- Opening Delimiter -
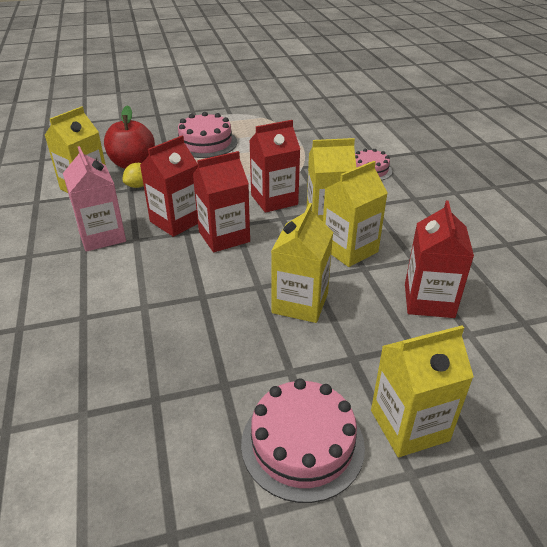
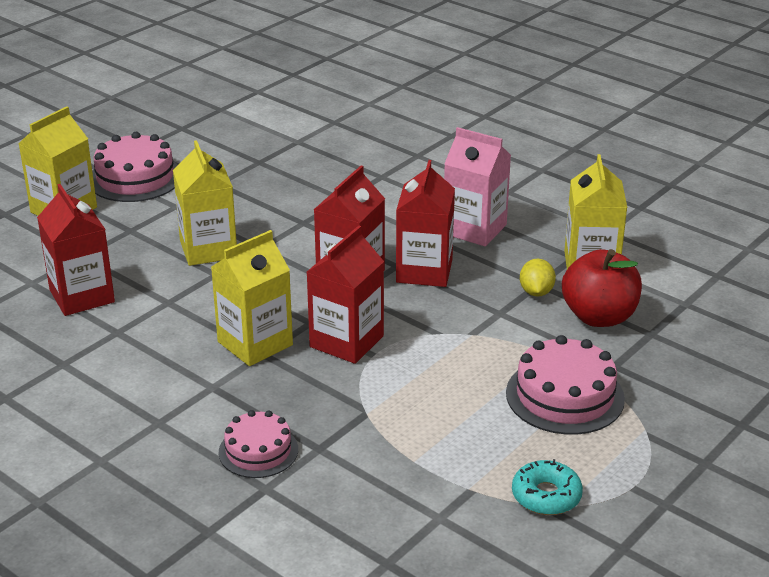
camera: 145 degrees right, 5 degrees down
(265, 121) = (546, 496): none -> turquoise donut
(349, 249) = (198, 315): yellow carton -> none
- Closing Delimiter -
→ Work instruction
Every line above goes into your copy exactly; no images go in.

→ Expected answer
camera: 145 degrees right, 5 degrees down
(265, 121) = (546, 496): none -> turquoise donut
(349, 249) = (198, 315): yellow carton -> none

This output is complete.